*Task instructions:*
Everything from the line containing "red pentagon: (194, 73) -> (149, 41), moved" through the line containing "gray star: (366, 262) -> (271, 152), moved" should be repeated exactly, and nothing else from the data.

*Records supplied:*

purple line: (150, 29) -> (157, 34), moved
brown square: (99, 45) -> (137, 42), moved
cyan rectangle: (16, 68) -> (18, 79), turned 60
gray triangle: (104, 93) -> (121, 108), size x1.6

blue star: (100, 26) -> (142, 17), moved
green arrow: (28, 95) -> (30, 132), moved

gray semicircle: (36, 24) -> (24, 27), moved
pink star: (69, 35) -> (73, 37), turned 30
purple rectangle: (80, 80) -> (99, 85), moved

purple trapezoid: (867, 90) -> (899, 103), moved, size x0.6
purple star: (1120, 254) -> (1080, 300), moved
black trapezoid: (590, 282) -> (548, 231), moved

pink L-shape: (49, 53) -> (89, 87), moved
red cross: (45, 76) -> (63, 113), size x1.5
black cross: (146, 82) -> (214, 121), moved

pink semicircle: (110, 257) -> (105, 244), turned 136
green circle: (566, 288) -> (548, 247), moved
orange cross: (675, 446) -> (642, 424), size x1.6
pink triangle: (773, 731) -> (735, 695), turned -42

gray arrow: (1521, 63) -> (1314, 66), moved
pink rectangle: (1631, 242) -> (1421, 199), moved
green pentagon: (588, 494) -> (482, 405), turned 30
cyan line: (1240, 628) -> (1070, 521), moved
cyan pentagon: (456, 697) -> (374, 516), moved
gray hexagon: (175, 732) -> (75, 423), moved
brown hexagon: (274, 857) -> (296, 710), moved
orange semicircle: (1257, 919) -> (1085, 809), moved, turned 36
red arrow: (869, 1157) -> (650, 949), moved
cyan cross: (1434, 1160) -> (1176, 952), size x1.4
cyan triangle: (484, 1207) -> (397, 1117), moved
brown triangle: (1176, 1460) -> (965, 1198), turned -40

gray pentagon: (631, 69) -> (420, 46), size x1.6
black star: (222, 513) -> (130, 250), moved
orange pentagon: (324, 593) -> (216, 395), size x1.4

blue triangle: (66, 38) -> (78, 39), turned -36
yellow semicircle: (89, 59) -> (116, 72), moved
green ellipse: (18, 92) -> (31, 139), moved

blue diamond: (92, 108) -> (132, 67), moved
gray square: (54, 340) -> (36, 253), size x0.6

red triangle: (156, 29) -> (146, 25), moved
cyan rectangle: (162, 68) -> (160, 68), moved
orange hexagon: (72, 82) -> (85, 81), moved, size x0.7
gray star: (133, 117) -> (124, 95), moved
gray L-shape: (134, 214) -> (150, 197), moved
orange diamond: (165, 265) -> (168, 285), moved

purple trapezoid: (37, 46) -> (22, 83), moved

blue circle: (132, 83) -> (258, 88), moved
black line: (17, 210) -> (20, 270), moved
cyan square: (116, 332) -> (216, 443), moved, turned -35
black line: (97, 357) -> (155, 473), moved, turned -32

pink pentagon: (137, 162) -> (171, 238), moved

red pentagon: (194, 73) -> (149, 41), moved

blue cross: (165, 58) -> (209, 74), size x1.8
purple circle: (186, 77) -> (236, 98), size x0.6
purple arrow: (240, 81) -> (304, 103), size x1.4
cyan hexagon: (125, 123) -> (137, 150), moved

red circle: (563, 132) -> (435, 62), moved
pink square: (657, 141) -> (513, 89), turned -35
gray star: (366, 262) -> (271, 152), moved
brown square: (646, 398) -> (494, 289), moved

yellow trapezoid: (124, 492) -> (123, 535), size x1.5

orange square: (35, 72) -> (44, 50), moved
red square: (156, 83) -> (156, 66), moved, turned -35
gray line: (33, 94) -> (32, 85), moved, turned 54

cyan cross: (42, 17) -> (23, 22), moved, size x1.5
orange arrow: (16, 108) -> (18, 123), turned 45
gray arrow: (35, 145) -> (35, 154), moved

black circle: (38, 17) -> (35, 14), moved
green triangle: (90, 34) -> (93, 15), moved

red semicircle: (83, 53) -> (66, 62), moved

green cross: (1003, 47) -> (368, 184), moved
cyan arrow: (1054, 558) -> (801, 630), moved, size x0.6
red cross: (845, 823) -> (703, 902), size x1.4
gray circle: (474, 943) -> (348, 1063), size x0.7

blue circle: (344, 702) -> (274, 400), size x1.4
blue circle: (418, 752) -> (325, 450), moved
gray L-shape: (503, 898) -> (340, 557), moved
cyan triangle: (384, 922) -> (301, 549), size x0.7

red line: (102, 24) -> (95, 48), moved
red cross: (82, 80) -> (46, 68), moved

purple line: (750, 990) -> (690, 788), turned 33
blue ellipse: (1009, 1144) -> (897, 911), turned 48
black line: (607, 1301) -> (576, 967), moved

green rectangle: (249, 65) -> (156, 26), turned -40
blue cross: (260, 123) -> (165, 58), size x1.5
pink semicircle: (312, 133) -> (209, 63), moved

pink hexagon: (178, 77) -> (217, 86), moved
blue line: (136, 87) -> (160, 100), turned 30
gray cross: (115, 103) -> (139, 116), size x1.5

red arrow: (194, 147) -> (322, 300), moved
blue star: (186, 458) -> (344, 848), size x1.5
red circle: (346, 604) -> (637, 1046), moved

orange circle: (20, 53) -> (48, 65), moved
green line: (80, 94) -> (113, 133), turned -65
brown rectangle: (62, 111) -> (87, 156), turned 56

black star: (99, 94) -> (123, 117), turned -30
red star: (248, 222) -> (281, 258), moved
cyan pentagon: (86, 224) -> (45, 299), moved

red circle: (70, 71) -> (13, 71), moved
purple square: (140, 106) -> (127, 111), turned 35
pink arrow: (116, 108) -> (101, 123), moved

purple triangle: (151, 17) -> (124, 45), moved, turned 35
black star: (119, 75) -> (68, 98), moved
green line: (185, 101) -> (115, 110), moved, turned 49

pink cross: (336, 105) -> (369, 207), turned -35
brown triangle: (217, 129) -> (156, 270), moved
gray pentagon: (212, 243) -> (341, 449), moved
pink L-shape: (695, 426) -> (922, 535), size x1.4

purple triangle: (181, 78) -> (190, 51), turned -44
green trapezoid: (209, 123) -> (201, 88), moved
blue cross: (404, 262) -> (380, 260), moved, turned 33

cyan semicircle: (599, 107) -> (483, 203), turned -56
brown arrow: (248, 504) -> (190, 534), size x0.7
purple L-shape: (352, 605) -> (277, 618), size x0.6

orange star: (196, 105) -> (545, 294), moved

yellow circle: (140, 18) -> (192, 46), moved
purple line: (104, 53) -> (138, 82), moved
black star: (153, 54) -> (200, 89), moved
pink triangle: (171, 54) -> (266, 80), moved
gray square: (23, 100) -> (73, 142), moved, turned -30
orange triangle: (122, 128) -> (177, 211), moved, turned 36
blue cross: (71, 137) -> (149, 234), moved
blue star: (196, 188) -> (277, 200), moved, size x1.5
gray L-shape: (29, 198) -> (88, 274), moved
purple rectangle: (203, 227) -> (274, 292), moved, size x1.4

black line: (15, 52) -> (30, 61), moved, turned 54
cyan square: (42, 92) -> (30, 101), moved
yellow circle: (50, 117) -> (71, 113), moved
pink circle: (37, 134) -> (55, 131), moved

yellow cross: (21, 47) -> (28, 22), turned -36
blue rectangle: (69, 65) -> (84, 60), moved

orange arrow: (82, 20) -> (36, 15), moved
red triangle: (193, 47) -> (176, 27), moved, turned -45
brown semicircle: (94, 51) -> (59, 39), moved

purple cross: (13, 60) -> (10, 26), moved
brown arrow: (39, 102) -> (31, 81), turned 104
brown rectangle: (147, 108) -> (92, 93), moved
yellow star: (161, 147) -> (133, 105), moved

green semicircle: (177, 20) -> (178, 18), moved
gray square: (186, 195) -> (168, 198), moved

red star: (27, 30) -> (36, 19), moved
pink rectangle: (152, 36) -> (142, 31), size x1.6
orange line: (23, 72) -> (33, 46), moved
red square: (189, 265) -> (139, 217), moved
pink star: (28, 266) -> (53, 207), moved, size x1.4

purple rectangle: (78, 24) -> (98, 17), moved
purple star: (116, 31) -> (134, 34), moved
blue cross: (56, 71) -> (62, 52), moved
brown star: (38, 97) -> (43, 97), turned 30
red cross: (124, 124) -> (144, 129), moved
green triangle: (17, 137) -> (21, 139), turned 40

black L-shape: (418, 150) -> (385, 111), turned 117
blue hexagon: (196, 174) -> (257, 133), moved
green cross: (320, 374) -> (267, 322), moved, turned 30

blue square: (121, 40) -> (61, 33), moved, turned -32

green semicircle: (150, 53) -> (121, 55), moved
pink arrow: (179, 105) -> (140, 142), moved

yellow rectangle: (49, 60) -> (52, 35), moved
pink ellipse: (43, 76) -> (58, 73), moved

*Task result:*
red pentagon: (194, 73) -> (149, 41), moved

blue cross: (165, 58) -> (209, 74), size x1.8
purple circle: (186, 77) -> (236, 98), size x0.6
purple arrow: (240, 81) -> (304, 103), size x1.4
cyan hexagon: (125, 123) -> (137, 150), moved

red circle: (563, 132) -> (435, 62), moved
pink square: (657, 141) -> (513, 89), turned -35
gray star: (366, 262) -> (271, 152), moved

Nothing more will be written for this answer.